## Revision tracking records
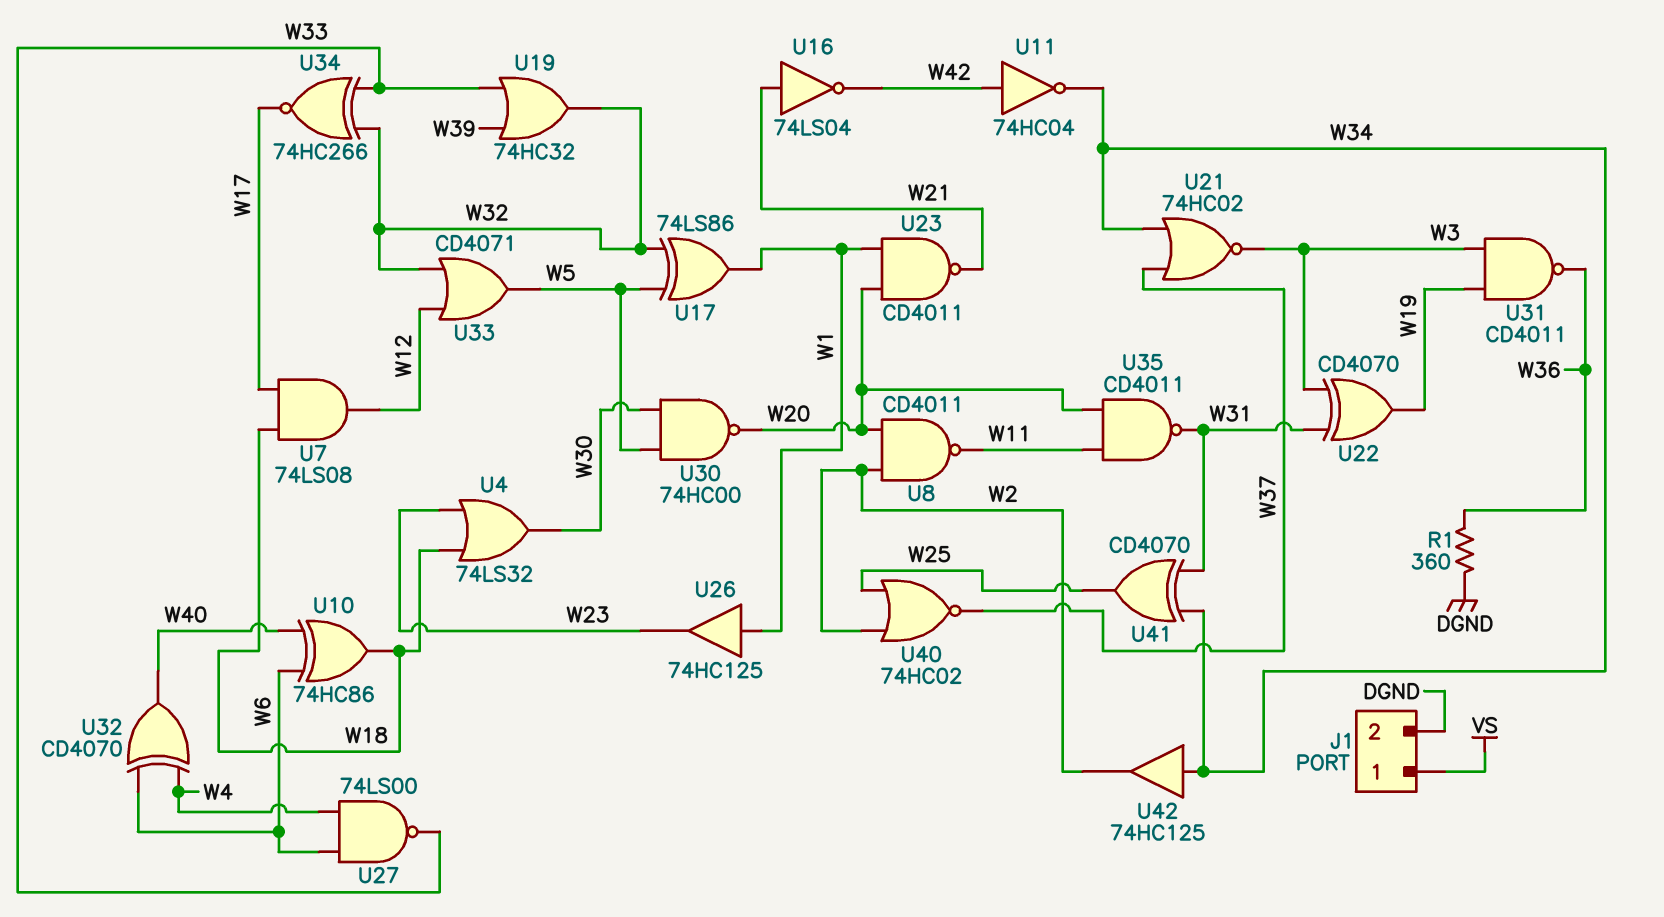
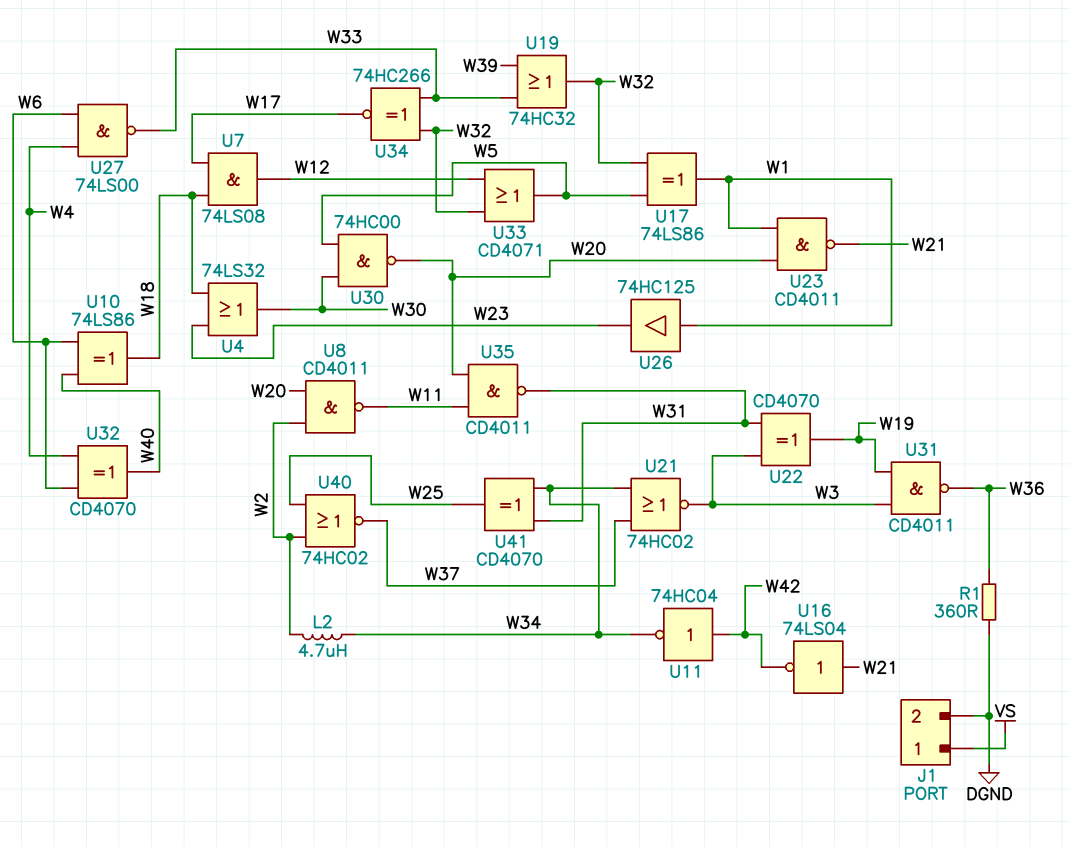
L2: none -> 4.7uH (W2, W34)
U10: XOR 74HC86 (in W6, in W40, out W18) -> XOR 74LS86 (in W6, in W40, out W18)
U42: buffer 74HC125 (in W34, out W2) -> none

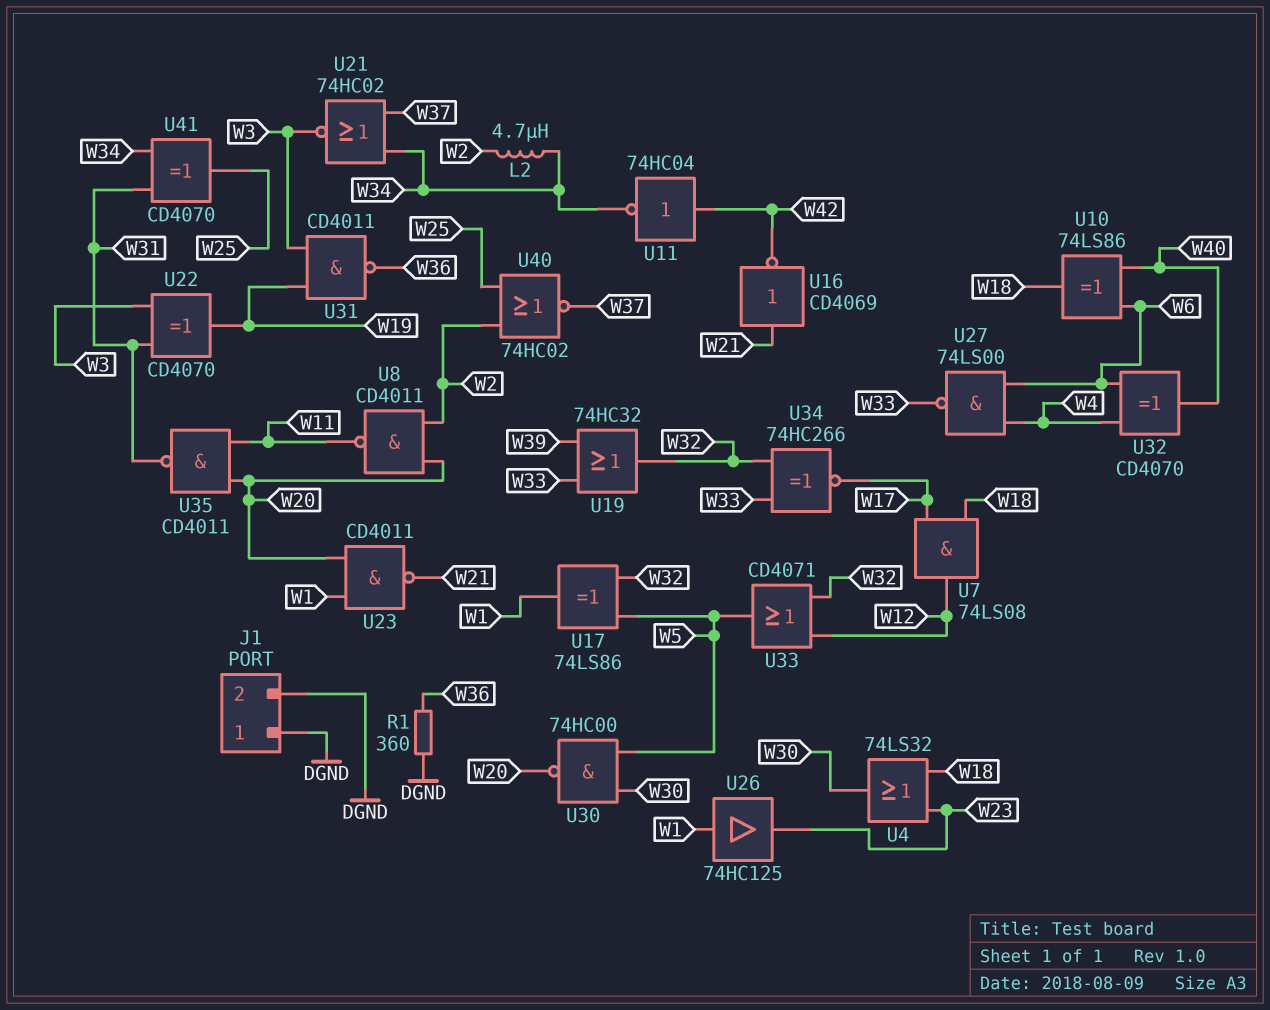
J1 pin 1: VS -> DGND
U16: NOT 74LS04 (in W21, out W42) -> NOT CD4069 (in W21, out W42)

## Directions
Only the lines with the string "none" are wanted; pick them out of the records above and copy them.

## Reply to the exercise
L2: none -> 4.7uH (W2, W34)
U42: buffer 74HC125 (in W34, out W2) -> none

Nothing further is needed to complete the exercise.